Records from a collection:
▬▬▬▬▬▬
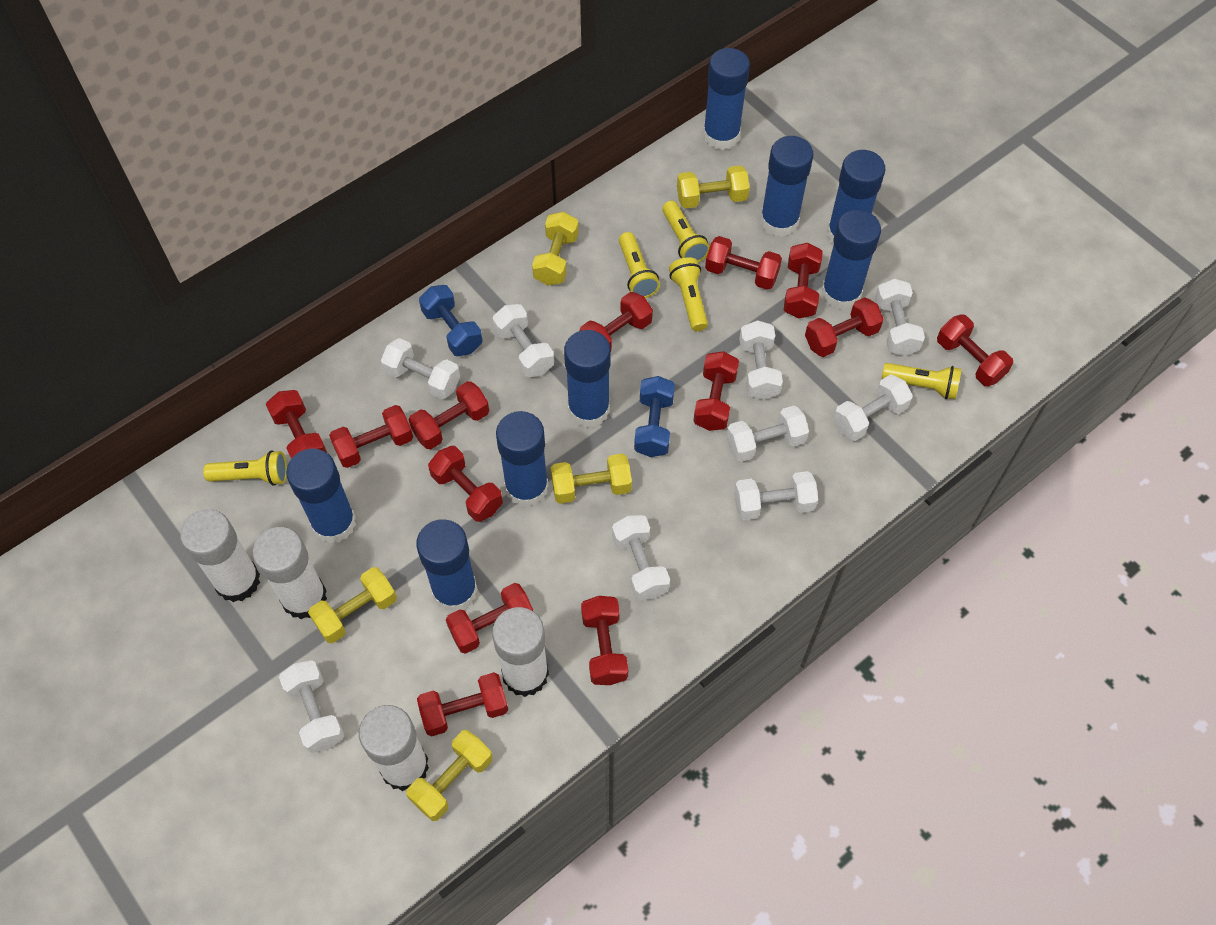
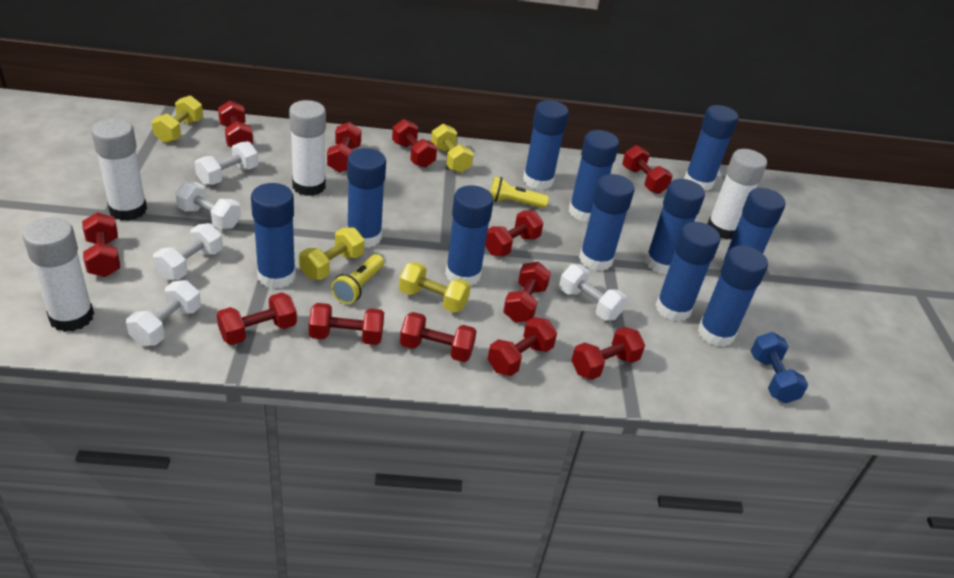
blue dumbbell: 2 -> 1
blue glue stick: 8 -> 11
red dumbbell: 13 -> 12
white dumbbell: 9 -> 5
yellow dumbbell: 5 -> 4
yellow flashlight: 5 -> 2

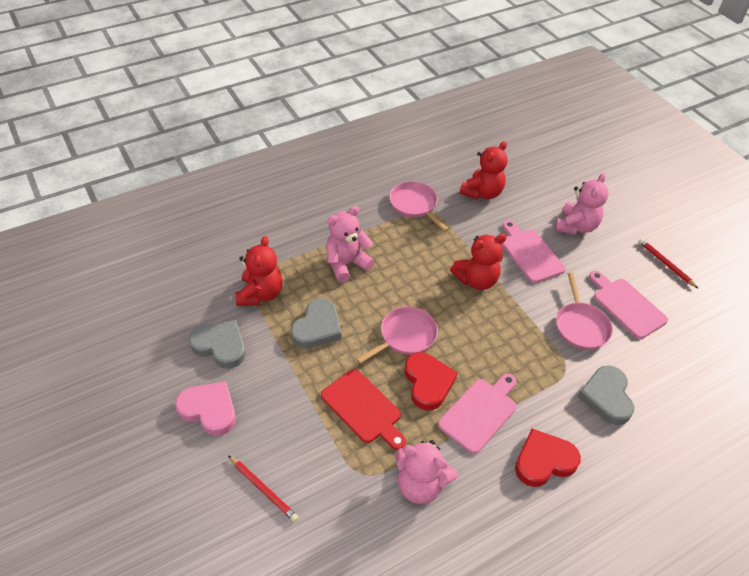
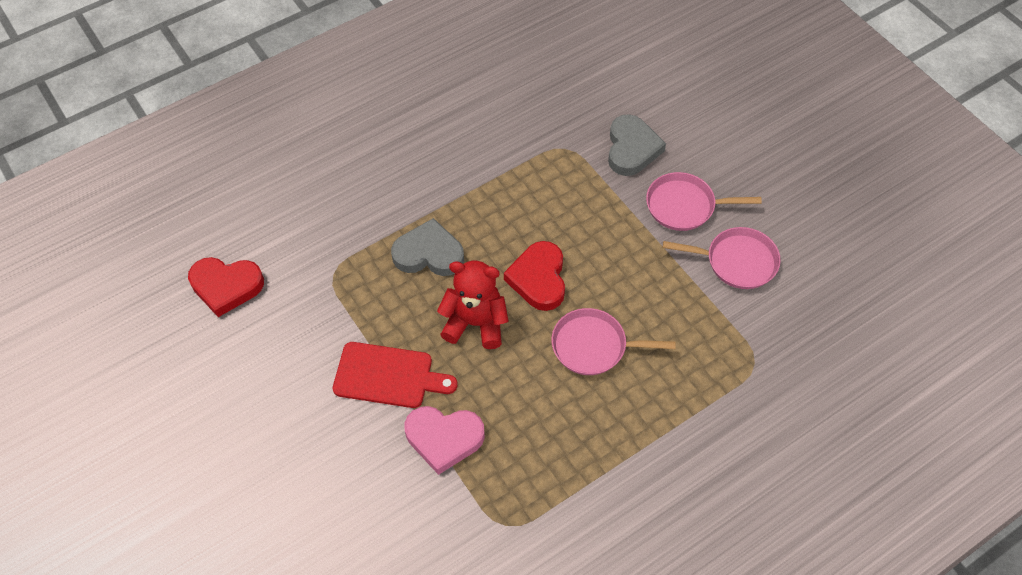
grey heart: 3 -> 2
pink cutting board: 3 -> 0
pink teddy bear: 3 -> 0
red pencil: 2 -> 0
red teddy bear: 3 -> 1

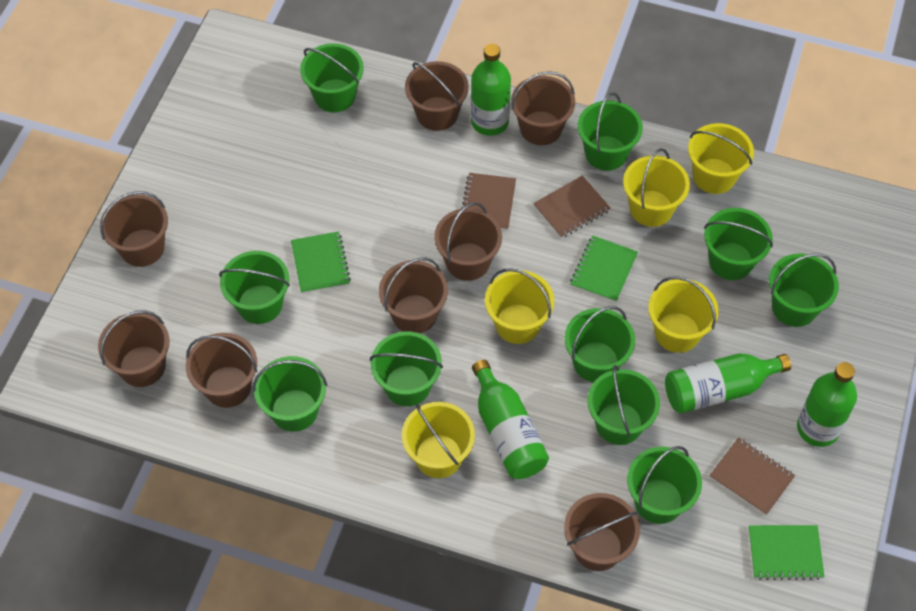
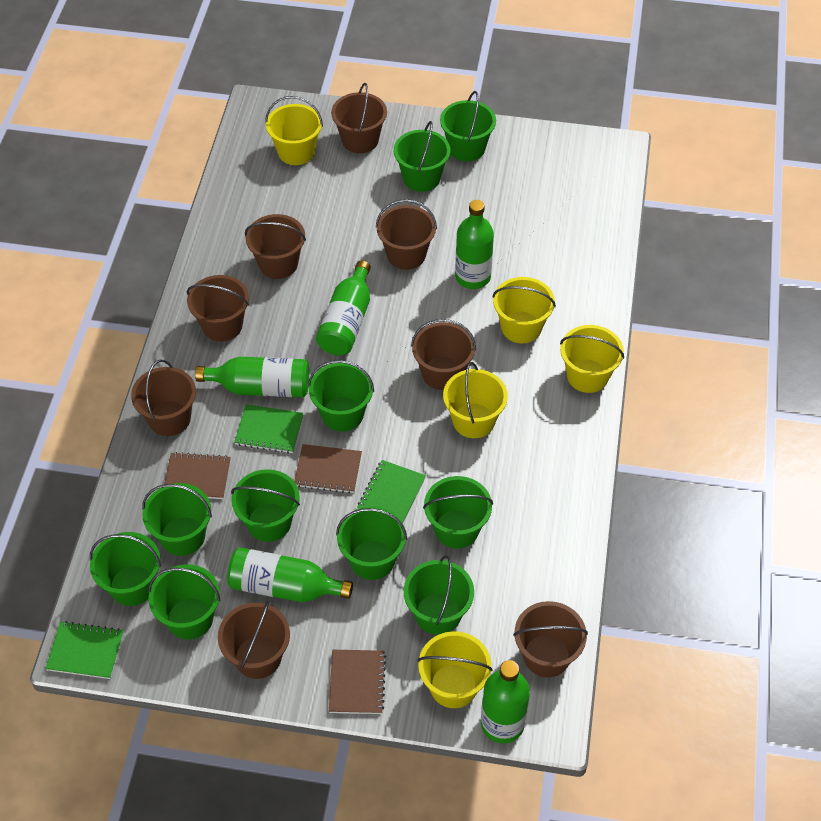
green bottle: 4 -> 5

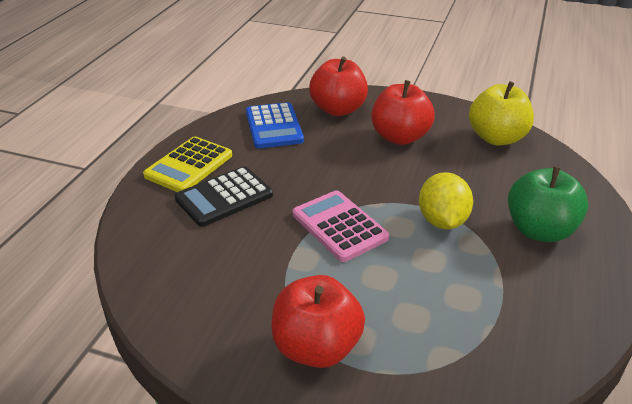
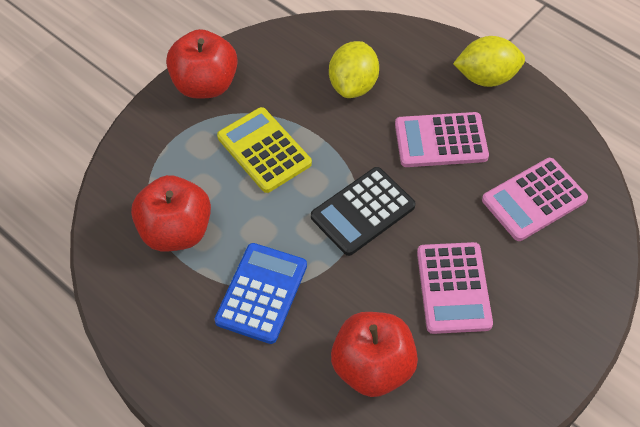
green apple: 1 -> 0
pink calculator: 1 -> 3
yellow apple: 1 -> 0
yellow lemon: 1 -> 2

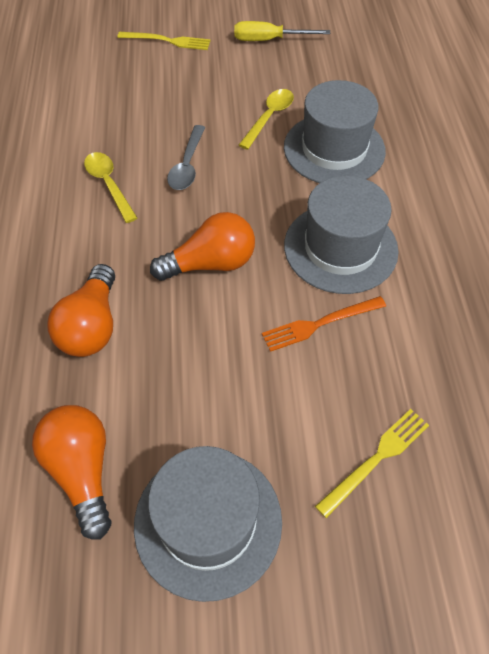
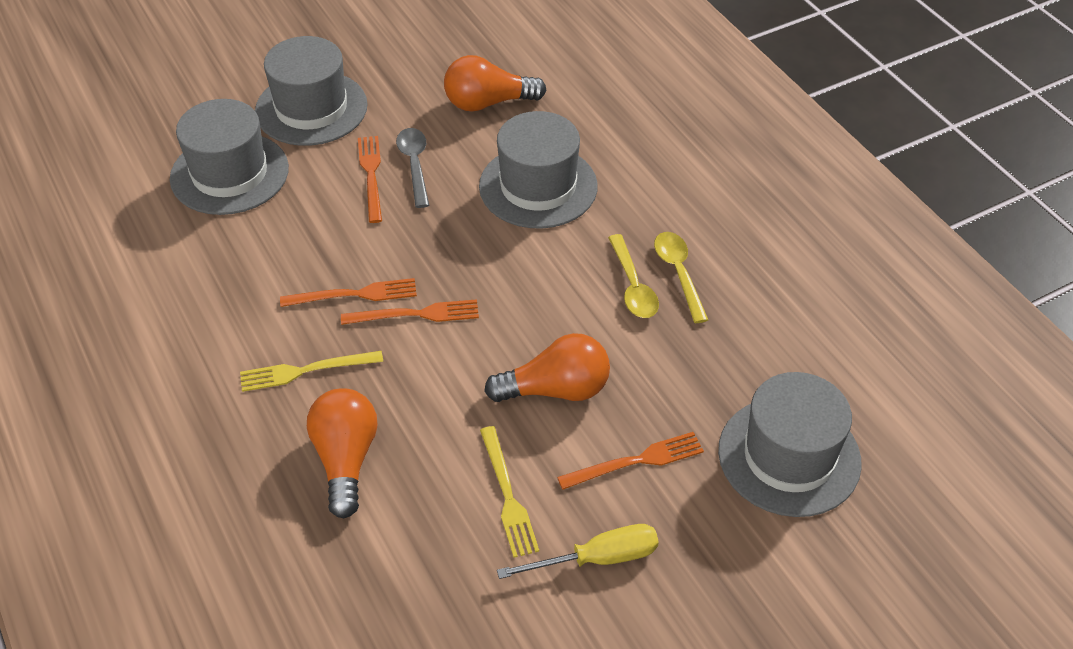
grey hat: 3 -> 4
orange fork: 1 -> 4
▬▬▬▬▬▬
> [Your goal]:
Your copy must reproduce the entries above in full, without their pictures.

> [Answer box]:
blue dumbbell: 2 -> 1
blue glue stick: 8 -> 11
red dumbbell: 13 -> 12
white dumbbell: 9 -> 5
yellow dumbbell: 5 -> 4
yellow flashlight: 5 -> 2

grey heart: 3 -> 2
pink cutting board: 3 -> 0
pink teddy bear: 3 -> 0
red pencil: 2 -> 0
red teddy bear: 3 -> 1

green bottle: 4 -> 5

green apple: 1 -> 0
pink calculator: 1 -> 3
yellow apple: 1 -> 0
yellow lemon: 1 -> 2

grey hat: 3 -> 4
orange fork: 1 -> 4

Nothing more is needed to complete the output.